Extract from the entries below, exactly as given, only the lines from the line containing "D8: diode US1M" to the line containing "V103: AC 2V (GND, N006) -> AC 1V (GND, N006)", both lines included.

───── Data supplied ─────

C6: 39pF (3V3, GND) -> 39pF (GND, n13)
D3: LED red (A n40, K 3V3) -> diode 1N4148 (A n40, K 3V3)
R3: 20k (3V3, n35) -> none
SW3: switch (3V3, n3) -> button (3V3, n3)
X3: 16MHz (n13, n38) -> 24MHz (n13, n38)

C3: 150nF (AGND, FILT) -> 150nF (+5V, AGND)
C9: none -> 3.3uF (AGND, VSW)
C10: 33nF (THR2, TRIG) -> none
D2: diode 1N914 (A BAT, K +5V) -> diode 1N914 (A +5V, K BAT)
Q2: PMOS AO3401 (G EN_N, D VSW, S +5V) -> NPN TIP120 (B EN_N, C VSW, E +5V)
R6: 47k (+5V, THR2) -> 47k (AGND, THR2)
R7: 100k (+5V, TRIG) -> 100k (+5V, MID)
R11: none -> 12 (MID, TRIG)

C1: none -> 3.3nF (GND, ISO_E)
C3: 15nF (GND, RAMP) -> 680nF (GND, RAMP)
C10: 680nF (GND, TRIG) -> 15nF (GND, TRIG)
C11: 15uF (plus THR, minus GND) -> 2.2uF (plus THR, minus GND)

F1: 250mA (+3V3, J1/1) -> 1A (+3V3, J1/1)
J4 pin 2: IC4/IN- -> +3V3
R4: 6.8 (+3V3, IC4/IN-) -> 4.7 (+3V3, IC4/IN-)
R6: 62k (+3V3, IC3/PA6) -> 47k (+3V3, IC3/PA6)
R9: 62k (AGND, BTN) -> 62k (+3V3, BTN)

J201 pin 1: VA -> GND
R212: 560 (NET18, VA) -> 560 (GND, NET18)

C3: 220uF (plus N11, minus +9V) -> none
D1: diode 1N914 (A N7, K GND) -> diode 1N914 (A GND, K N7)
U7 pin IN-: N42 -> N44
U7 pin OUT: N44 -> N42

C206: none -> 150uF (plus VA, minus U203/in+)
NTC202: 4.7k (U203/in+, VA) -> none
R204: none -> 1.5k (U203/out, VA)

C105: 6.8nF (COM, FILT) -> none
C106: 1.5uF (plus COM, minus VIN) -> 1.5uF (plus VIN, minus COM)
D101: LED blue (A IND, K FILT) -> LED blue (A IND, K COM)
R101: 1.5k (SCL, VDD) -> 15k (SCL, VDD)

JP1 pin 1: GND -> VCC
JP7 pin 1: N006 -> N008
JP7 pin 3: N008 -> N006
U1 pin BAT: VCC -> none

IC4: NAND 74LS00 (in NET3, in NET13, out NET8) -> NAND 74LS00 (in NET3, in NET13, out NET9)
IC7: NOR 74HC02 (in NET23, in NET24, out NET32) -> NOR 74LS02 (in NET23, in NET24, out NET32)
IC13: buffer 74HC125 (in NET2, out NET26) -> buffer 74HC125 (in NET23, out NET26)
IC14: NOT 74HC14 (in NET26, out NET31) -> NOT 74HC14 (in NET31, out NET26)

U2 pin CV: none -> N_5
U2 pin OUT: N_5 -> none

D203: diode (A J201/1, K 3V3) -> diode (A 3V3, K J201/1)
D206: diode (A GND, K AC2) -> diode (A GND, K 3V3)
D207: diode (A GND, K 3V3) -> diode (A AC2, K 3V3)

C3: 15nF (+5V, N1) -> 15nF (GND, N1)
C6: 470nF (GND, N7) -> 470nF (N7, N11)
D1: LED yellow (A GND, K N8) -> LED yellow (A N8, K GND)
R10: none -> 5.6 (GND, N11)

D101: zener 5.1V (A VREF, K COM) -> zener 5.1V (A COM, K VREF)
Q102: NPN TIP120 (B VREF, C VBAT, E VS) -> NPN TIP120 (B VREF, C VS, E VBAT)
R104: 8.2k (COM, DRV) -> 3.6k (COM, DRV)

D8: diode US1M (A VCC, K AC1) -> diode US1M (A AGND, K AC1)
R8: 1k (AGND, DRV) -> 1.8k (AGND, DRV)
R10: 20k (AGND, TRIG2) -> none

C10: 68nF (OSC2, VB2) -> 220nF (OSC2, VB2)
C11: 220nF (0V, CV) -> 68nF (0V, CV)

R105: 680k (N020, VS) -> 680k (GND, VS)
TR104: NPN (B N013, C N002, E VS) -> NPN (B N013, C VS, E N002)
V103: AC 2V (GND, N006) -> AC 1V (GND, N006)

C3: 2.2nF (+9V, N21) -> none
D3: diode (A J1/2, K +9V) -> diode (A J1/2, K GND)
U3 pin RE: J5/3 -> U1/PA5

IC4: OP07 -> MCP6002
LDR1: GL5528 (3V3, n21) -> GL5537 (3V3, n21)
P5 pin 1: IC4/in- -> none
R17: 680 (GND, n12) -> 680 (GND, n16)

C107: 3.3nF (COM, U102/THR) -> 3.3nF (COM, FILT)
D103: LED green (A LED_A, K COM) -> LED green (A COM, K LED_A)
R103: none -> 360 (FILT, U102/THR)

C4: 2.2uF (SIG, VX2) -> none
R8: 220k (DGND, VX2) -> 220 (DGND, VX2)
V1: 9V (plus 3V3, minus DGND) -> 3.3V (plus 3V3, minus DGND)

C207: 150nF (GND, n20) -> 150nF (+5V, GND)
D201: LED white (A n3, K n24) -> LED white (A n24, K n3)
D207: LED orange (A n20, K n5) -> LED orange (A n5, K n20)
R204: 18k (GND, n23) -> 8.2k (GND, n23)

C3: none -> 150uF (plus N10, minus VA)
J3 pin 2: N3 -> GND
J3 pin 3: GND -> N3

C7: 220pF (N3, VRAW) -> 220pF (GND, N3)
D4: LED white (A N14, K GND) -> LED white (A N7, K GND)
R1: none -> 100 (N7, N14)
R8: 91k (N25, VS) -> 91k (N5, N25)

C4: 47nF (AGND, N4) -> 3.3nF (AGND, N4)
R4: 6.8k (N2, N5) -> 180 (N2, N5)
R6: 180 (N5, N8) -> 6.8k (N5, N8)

─────

Exercise response:
D8: diode US1M (A VCC, K AC1) -> diode US1M (A AGND, K AC1)
R8: 1k (AGND, DRV) -> 1.8k (AGND, DRV)
R10: 20k (AGND, TRIG2) -> none

C10: 68nF (OSC2, VB2) -> 220nF (OSC2, VB2)
C11: 220nF (0V, CV) -> 68nF (0V, CV)

R105: 680k (N020, VS) -> 680k (GND, VS)
TR104: NPN (B N013, C N002, E VS) -> NPN (B N013, C VS, E N002)
V103: AC 2V (GND, N006) -> AC 1V (GND, N006)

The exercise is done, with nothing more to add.